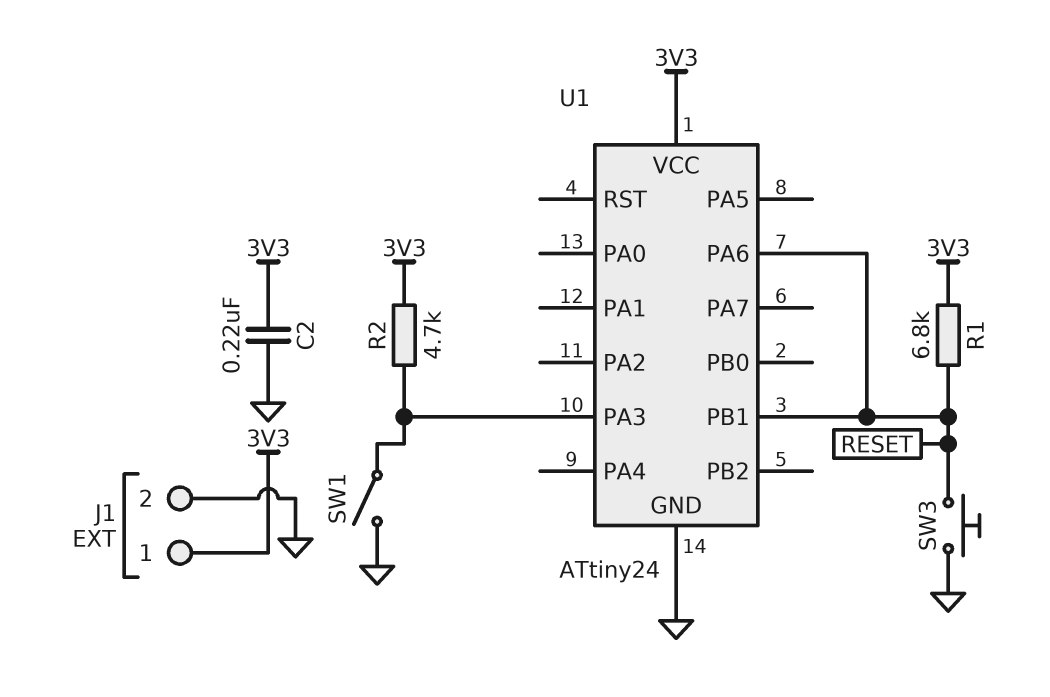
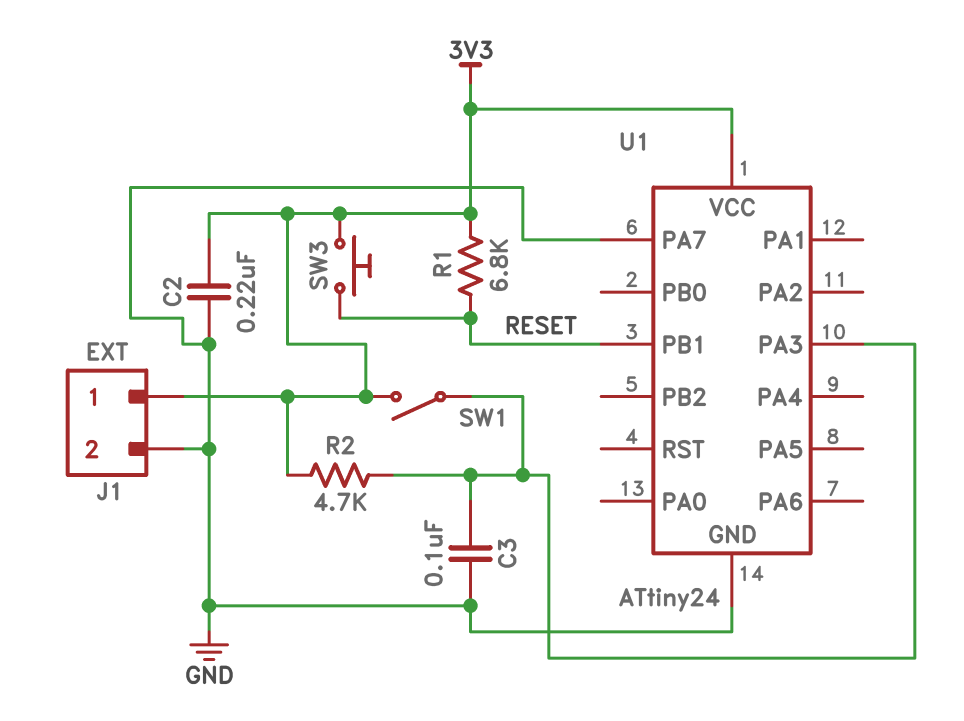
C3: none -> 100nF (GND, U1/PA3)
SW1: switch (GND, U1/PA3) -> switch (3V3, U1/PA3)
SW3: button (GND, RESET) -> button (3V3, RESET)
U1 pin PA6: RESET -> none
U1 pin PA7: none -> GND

━━━━━━

**Description of the task**
The material is to be written out word for word, and the pictures are to be left out.

**Problem solution**
C3: none -> 100nF (GND, U1/PA3)
SW1: switch (GND, U1/PA3) -> switch (3V3, U1/PA3)
SW3: button (GND, RESET) -> button (3V3, RESET)
U1 pin PA6: RESET -> none
U1 pin PA7: none -> GND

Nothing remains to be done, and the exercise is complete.